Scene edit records
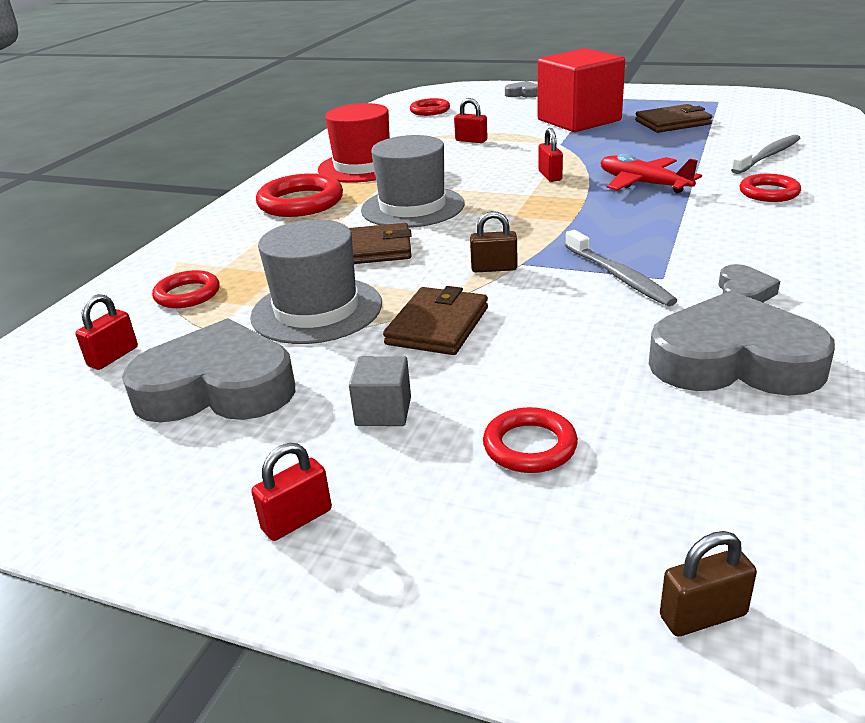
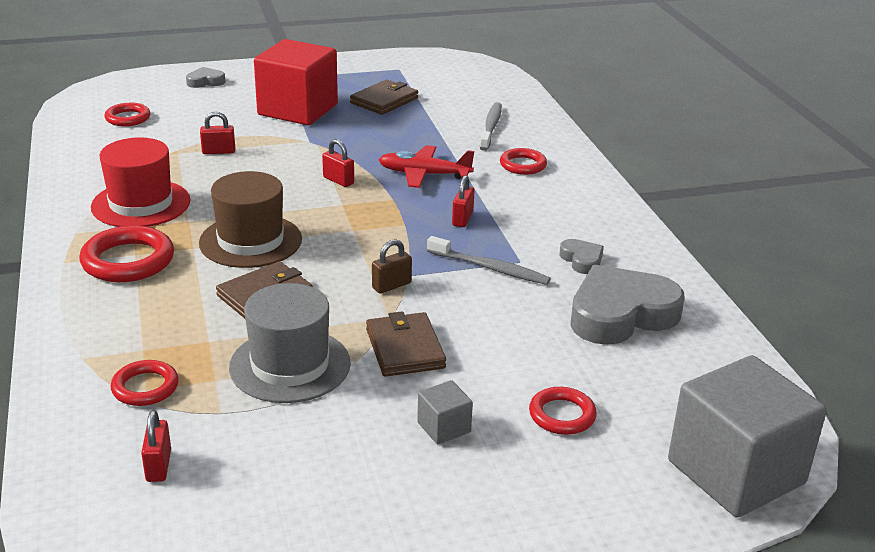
camera: 40 degrees left, 0 degrees up
(217, 388) = (294, 456): grey heart -> none
(297, 520) = (476, 519): red padlock -> red padlock (462, 219)
(412, 207) = (250, 241): grey hat -> brown hat
(703, 615) = (735, 472): brown padlock -> grey cube

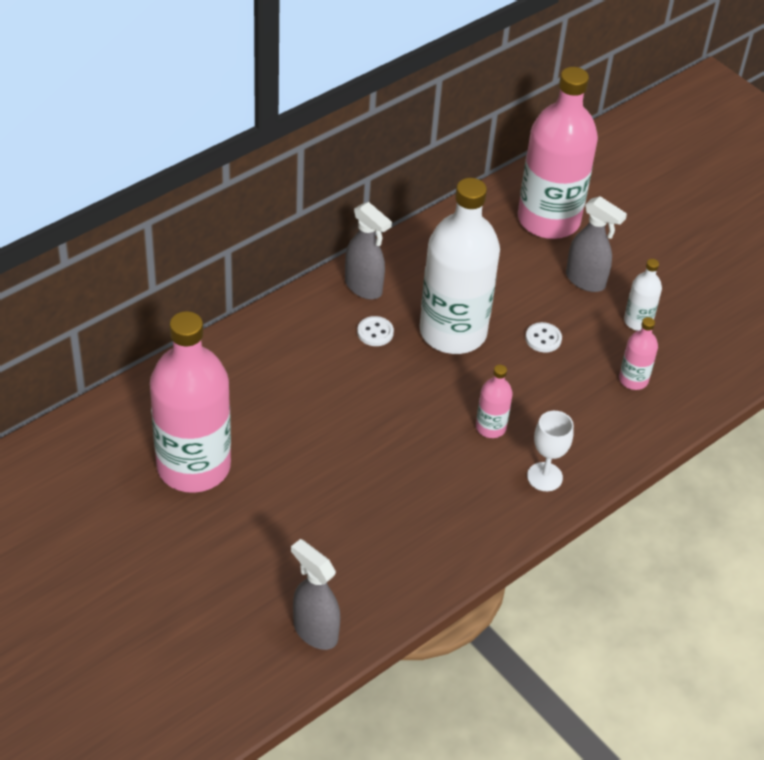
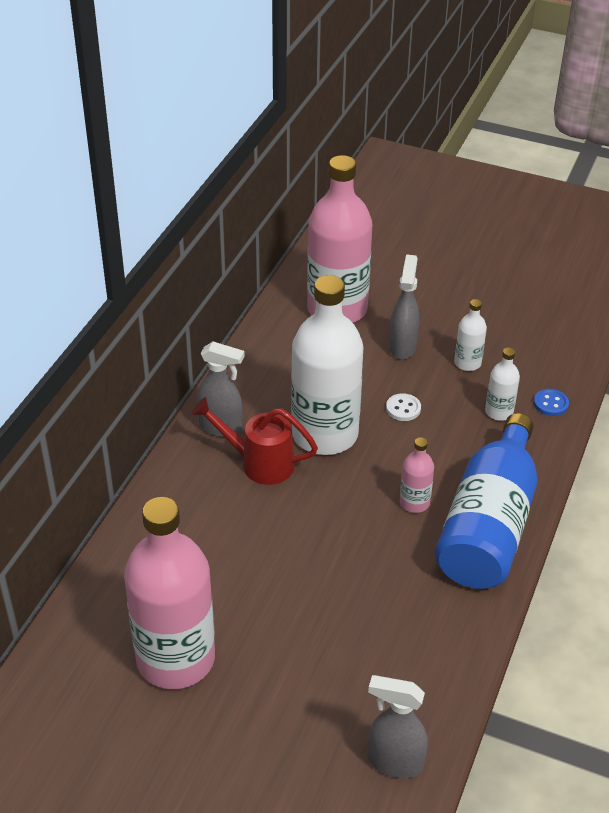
camera: 25 degrees left, 5 degrees down
(375, 332) = (258, 463): white button -> red watering can
(544, 477) = (489, 525): white goblet -> blue bottle
(585, 281) = (402, 347): grey spray bottle -> grey spray bottle turned 90 degrees counterclockwise
(633, 379) = (499, 412): pink bottle -> white bottle
(691, 393) = (550, 404): none -> blue button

:: EXERCISE DETAILS ::
Print all of the entries word for word. Omit the pictures they contain.

:: REPLY TO THE TASK ::
camera: 40 degrees left, 0 degrees up
(217, 388) = (294, 456): grey heart -> none
(297, 520) = (476, 519): red padlock -> red padlock (462, 219)
(412, 207) = (250, 241): grey hat -> brown hat
(703, 615) = (735, 472): brown padlock -> grey cube

camera: 25 degrees left, 5 degrees down
(375, 332) = (258, 463): white button -> red watering can
(544, 477) = (489, 525): white goblet -> blue bottle
(585, 281) = (402, 347): grey spray bottle -> grey spray bottle turned 90 degrees counterclockwise
(633, 379) = (499, 412): pink bottle -> white bottle
(691, 393) = (550, 404): none -> blue button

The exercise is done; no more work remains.